Requirement:
Every line below must be reproduced exactly; no pictures are to be included.

Records supplied:
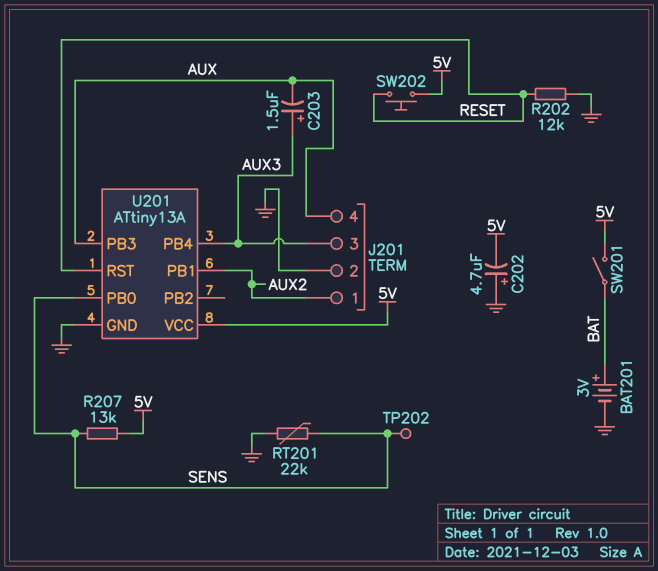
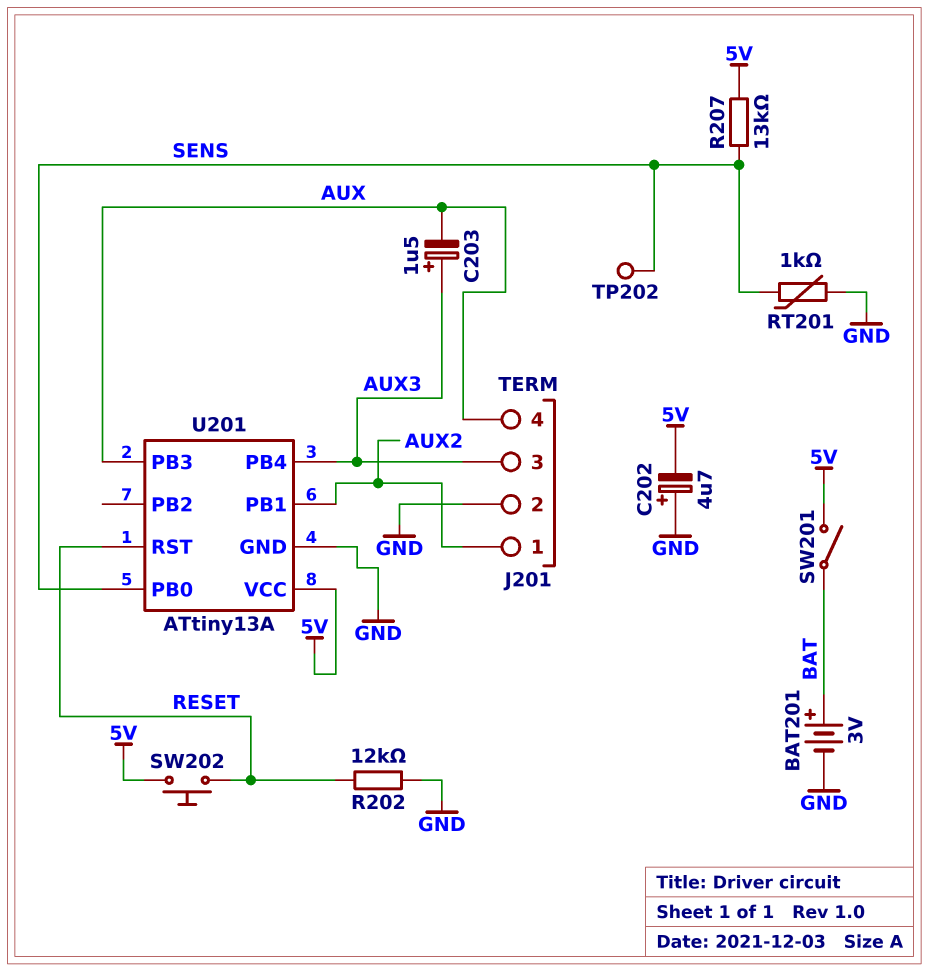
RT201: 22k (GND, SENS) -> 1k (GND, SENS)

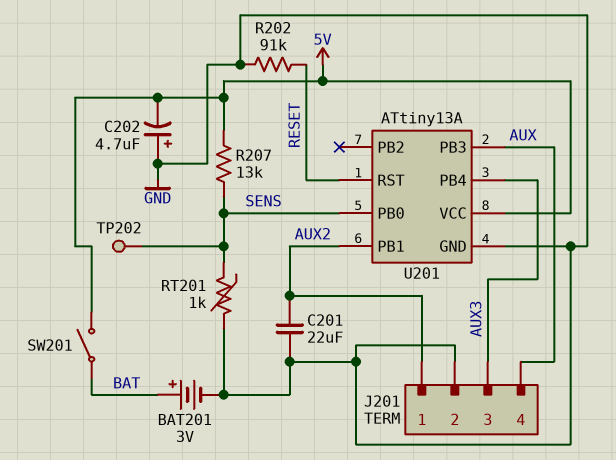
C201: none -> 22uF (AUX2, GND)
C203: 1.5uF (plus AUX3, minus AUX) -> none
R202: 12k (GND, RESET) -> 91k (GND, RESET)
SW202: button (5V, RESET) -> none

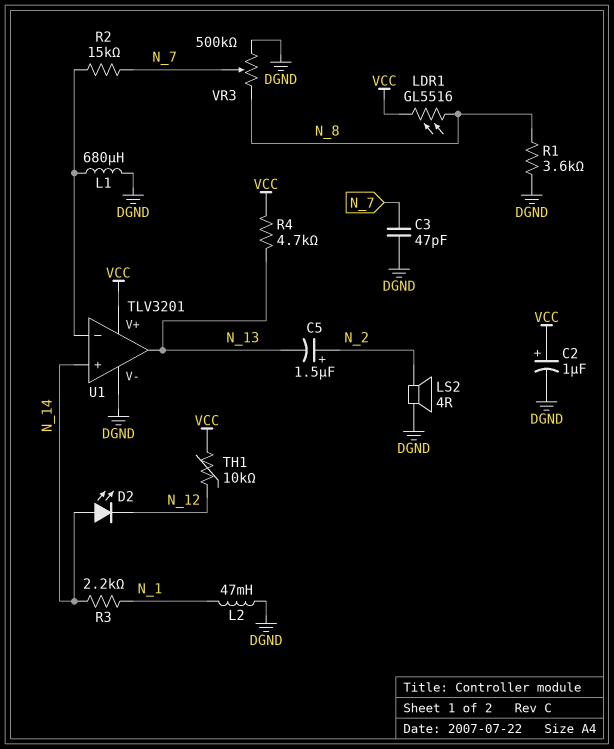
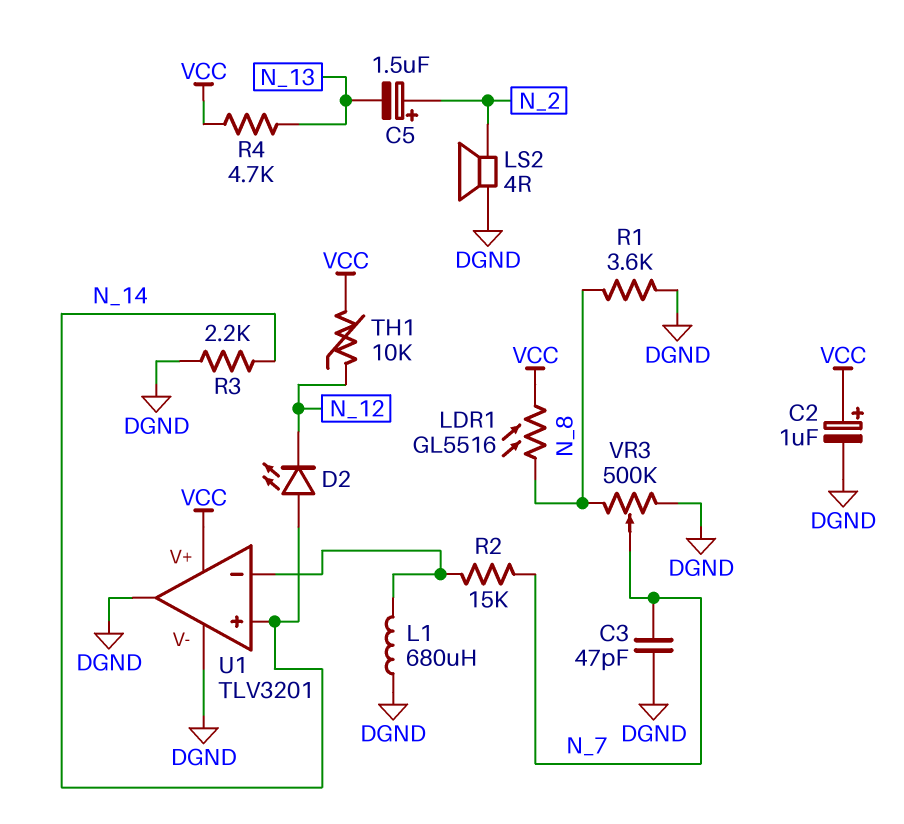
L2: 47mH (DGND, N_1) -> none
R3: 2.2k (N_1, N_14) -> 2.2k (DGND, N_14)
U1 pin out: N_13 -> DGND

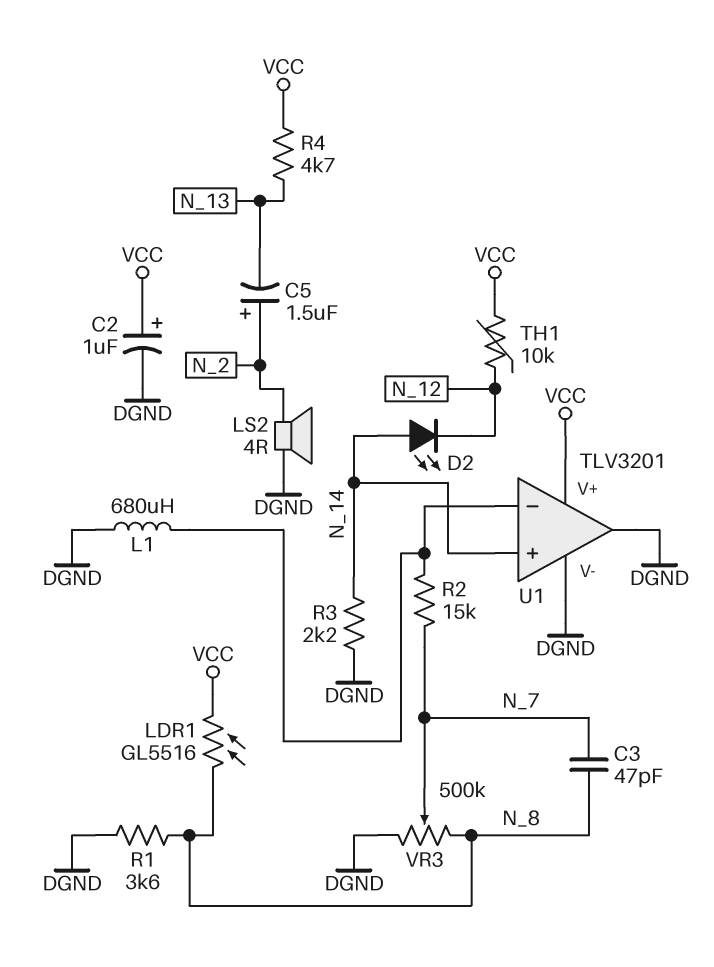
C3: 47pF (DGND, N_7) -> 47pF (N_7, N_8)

Solution to this task:
RT201: 22k (GND, SENS) -> 1k (GND, SENS)

C201: none -> 22uF (AUX2, GND)
C203: 1.5uF (plus AUX3, minus AUX) -> none
R202: 12k (GND, RESET) -> 91k (GND, RESET)
SW202: button (5V, RESET) -> none

L2: 47mH (DGND, N_1) -> none
R3: 2.2k (N_1, N_14) -> 2.2k (DGND, N_14)
U1 pin out: N_13 -> DGND

C3: 47pF (DGND, N_7) -> 47pF (N_7, N_8)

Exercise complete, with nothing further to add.